WHAT IS NEEDED =
Would you transcribe each of the entries exactly, with nothing added or dropped?

Records from a data source
# # # #
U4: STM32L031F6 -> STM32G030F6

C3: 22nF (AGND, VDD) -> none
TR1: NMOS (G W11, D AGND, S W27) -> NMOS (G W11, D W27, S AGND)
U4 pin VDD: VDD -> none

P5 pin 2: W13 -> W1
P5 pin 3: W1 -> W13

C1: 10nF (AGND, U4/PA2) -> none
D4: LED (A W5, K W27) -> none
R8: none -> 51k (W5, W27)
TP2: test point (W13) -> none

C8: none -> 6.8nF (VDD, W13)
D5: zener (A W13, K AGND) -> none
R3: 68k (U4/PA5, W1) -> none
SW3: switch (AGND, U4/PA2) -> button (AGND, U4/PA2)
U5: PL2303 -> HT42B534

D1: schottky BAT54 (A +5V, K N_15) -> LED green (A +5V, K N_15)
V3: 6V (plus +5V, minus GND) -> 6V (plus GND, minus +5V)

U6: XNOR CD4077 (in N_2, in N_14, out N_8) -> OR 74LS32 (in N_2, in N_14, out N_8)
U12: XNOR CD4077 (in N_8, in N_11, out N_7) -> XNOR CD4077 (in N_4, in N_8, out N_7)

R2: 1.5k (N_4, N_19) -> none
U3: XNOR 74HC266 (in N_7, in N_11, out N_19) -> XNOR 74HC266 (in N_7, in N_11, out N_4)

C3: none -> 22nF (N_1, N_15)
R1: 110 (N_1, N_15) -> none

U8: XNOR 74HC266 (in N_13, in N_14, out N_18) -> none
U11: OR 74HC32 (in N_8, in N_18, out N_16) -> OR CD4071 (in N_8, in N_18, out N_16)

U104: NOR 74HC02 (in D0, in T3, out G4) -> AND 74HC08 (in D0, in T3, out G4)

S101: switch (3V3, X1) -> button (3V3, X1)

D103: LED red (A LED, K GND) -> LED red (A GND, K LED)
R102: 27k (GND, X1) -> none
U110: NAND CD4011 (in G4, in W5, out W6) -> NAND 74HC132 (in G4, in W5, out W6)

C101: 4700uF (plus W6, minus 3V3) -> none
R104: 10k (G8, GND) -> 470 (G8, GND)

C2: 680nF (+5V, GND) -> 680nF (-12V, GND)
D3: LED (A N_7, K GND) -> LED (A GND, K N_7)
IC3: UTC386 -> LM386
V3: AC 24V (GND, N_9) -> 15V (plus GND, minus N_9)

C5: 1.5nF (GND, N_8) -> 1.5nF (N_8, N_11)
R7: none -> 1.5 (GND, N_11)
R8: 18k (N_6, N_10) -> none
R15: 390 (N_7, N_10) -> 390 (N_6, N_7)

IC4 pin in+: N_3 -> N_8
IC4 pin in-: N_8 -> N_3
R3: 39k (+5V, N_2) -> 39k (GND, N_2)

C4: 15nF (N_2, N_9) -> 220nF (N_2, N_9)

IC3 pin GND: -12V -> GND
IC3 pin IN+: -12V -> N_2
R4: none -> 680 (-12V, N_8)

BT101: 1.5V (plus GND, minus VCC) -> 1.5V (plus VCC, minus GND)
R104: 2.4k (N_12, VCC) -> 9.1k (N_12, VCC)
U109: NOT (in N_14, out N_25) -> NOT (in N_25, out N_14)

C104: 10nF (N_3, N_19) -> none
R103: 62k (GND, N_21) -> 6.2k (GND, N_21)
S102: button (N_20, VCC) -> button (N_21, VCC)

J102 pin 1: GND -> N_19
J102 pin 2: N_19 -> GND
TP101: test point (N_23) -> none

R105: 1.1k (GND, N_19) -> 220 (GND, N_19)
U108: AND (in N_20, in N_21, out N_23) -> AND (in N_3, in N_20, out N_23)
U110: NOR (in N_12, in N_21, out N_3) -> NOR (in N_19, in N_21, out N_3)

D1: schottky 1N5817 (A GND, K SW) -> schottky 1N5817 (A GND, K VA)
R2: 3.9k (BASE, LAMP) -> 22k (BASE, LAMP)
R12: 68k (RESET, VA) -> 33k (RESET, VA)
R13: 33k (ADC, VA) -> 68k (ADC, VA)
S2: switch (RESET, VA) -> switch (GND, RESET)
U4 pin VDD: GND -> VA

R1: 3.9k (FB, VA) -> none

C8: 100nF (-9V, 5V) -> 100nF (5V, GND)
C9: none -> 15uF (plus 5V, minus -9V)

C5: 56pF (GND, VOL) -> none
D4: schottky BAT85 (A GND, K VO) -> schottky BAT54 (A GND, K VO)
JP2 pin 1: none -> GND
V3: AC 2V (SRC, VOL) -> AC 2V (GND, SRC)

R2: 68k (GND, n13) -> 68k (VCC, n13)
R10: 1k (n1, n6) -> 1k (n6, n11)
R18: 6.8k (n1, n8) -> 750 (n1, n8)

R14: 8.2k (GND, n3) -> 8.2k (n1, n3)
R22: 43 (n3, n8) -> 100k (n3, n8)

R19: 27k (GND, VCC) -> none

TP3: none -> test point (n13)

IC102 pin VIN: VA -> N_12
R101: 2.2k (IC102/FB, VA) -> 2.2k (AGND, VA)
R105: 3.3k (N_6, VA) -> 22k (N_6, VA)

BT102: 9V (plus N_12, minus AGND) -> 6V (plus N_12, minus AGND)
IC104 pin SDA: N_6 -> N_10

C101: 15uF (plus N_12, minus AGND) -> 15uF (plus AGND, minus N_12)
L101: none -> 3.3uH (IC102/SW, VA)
# # # #
RESULT FOR THIS EXERCISE =
U4: STM32L031F6 -> STM32G030F6

C3: 22nF (AGND, VDD) -> none
TR1: NMOS (G W11, D AGND, S W27) -> NMOS (G W11, D W27, S AGND)
U4 pin VDD: VDD -> none

P5 pin 2: W13 -> W1
P5 pin 3: W1 -> W13

C1: 10nF (AGND, U4/PA2) -> none
D4: LED (A W5, K W27) -> none
R8: none -> 51k (W5, W27)
TP2: test point (W13) -> none

C8: none -> 6.8nF (VDD, W13)
D5: zener (A W13, K AGND) -> none
R3: 68k (U4/PA5, W1) -> none
SW3: switch (AGND, U4/PA2) -> button (AGND, U4/PA2)
U5: PL2303 -> HT42B534

D1: schottky BAT54 (A +5V, K N_15) -> LED green (A +5V, K N_15)
V3: 6V (plus +5V, minus GND) -> 6V (plus GND, minus +5V)

U6: XNOR CD4077 (in N_2, in N_14, out N_8) -> OR 74LS32 (in N_2, in N_14, out N_8)
U12: XNOR CD4077 (in N_8, in N_11, out N_7) -> XNOR CD4077 (in N_4, in N_8, out N_7)

R2: 1.5k (N_4, N_19) -> none
U3: XNOR 74HC266 (in N_7, in N_11, out N_19) -> XNOR 74HC266 (in N_7, in N_11, out N_4)

C3: none -> 22nF (N_1, N_15)
R1: 110 (N_1, N_15) -> none

U8: XNOR 74HC266 (in N_13, in N_14, out N_18) -> none
U11: OR 74HC32 (in N_8, in N_18, out N_16) -> OR CD4071 (in N_8, in N_18, out N_16)

U104: NOR 74HC02 (in D0, in T3, out G4) -> AND 74HC08 (in D0, in T3, out G4)

S101: switch (3V3, X1) -> button (3V3, X1)

D103: LED red (A LED, K GND) -> LED red (A GND, K LED)
R102: 27k (GND, X1) -> none
U110: NAND CD4011 (in G4, in W5, out W6) -> NAND 74HC132 (in G4, in W5, out W6)

C101: 4700uF (plus W6, minus 3V3) -> none
R104: 10k (G8, GND) -> 470 (G8, GND)

C2: 680nF (+5V, GND) -> 680nF (-12V, GND)
D3: LED (A N_7, K GND) -> LED (A GND, K N_7)
IC3: UTC386 -> LM386
V3: AC 24V (GND, N_9) -> 15V (plus GND, minus N_9)

C5: 1.5nF (GND, N_8) -> 1.5nF (N_8, N_11)
R7: none -> 1.5 (GND, N_11)
R8: 18k (N_6, N_10) -> none
R15: 390 (N_7, N_10) -> 390 (N_6, N_7)

IC4 pin in+: N_3 -> N_8
IC4 pin in-: N_8 -> N_3
R3: 39k (+5V, N_2) -> 39k (GND, N_2)

C4: 15nF (N_2, N_9) -> 220nF (N_2, N_9)

IC3 pin GND: -12V -> GND
IC3 pin IN+: -12V -> N_2
R4: none -> 680 (-12V, N_8)

BT101: 1.5V (plus GND, minus VCC) -> 1.5V (plus VCC, minus GND)
R104: 2.4k (N_12, VCC) -> 9.1k (N_12, VCC)
U109: NOT (in N_14, out N_25) -> NOT (in N_25, out N_14)

C104: 10nF (N_3, N_19) -> none
R103: 62k (GND, N_21) -> 6.2k (GND, N_21)
S102: button (N_20, VCC) -> button (N_21, VCC)

J102 pin 1: GND -> N_19
J102 pin 2: N_19 -> GND
TP101: test point (N_23) -> none

R105: 1.1k (GND, N_19) -> 220 (GND, N_19)
U108: AND (in N_20, in N_21, out N_23) -> AND (in N_3, in N_20, out N_23)
U110: NOR (in N_12, in N_21, out N_3) -> NOR (in N_19, in N_21, out N_3)

D1: schottky 1N5817 (A GND, K SW) -> schottky 1N5817 (A GND, K VA)
R2: 3.9k (BASE, LAMP) -> 22k (BASE, LAMP)
R12: 68k (RESET, VA) -> 33k (RESET, VA)
R13: 33k (ADC, VA) -> 68k (ADC, VA)
S2: switch (RESET, VA) -> switch (GND, RESET)
U4 pin VDD: GND -> VA

R1: 3.9k (FB, VA) -> none

C8: 100nF (-9V, 5V) -> 100nF (5V, GND)
C9: none -> 15uF (plus 5V, minus -9V)

C5: 56pF (GND, VOL) -> none
D4: schottky BAT85 (A GND, K VO) -> schottky BAT54 (A GND, K VO)
JP2 pin 1: none -> GND
V3: AC 2V (SRC, VOL) -> AC 2V (GND, SRC)

R2: 68k (GND, n13) -> 68k (VCC, n13)
R10: 1k (n1, n6) -> 1k (n6, n11)
R18: 6.8k (n1, n8) -> 750 (n1, n8)

R14: 8.2k (GND, n3) -> 8.2k (n1, n3)
R22: 43 (n3, n8) -> 100k (n3, n8)

R19: 27k (GND, VCC) -> none

TP3: none -> test point (n13)

IC102 pin VIN: VA -> N_12
R101: 2.2k (IC102/FB, VA) -> 2.2k (AGND, VA)
R105: 3.3k (N_6, VA) -> 22k (N_6, VA)

BT102: 9V (plus N_12, minus AGND) -> 6V (plus N_12, minus AGND)
IC104 pin SDA: N_6 -> N_10

C101: 15uF (plus N_12, minus AGND) -> 15uF (plus AGND, minus N_12)
L101: none -> 3.3uH (IC102/SW, VA)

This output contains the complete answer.